Write the data out again exactly, dropping any images it holds.

Input material
= = = = =

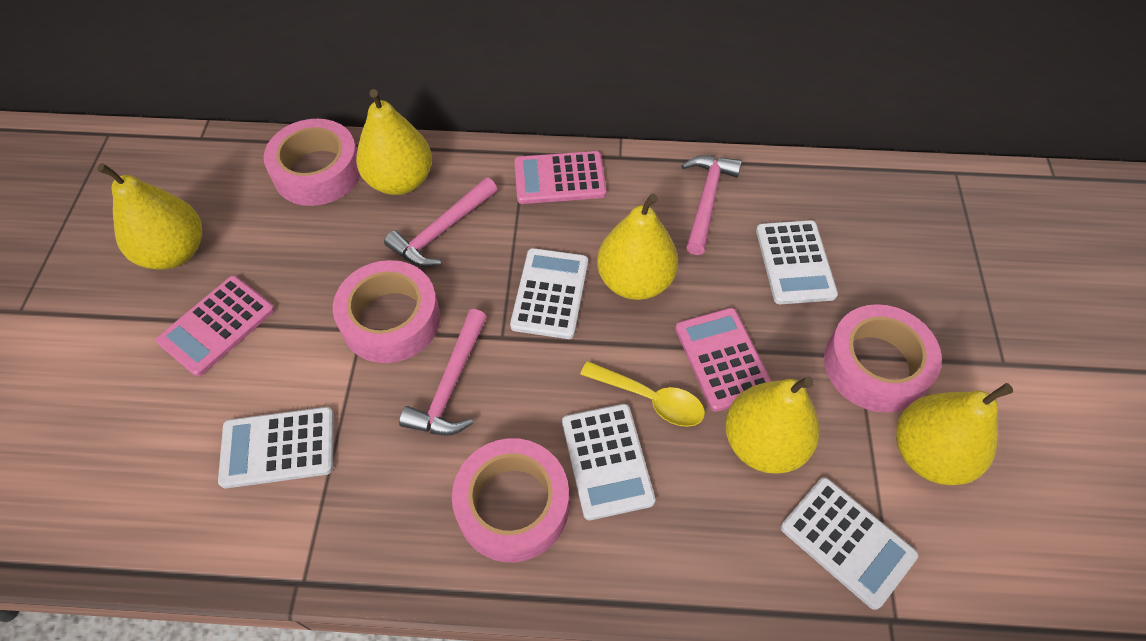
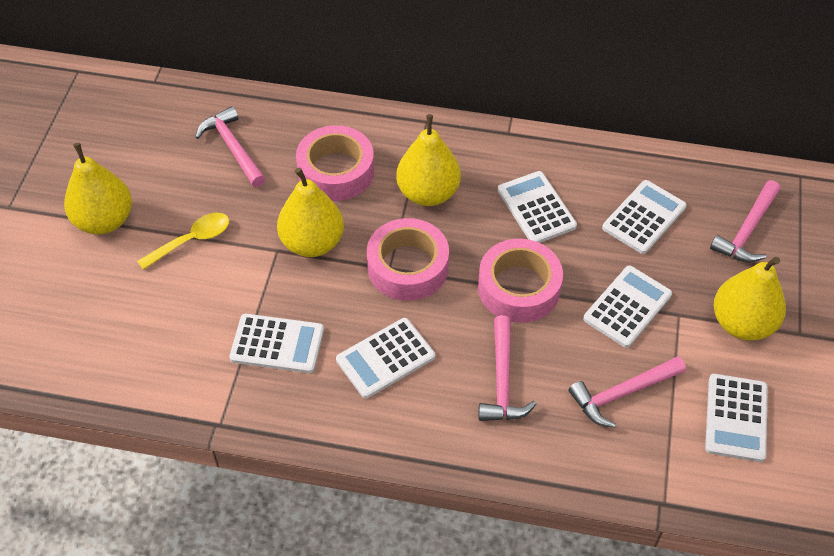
pink calculator: 3 -> 0
pink hammer: 3 -> 4
pink tape: 4 -> 3
white calculator: 5 -> 6
yellow pear: 5 -> 4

= = = = =

Your solution
pink calculator: 3 -> 0
pink hammer: 3 -> 4
pink tape: 4 -> 3
white calculator: 5 -> 6
yellow pear: 5 -> 4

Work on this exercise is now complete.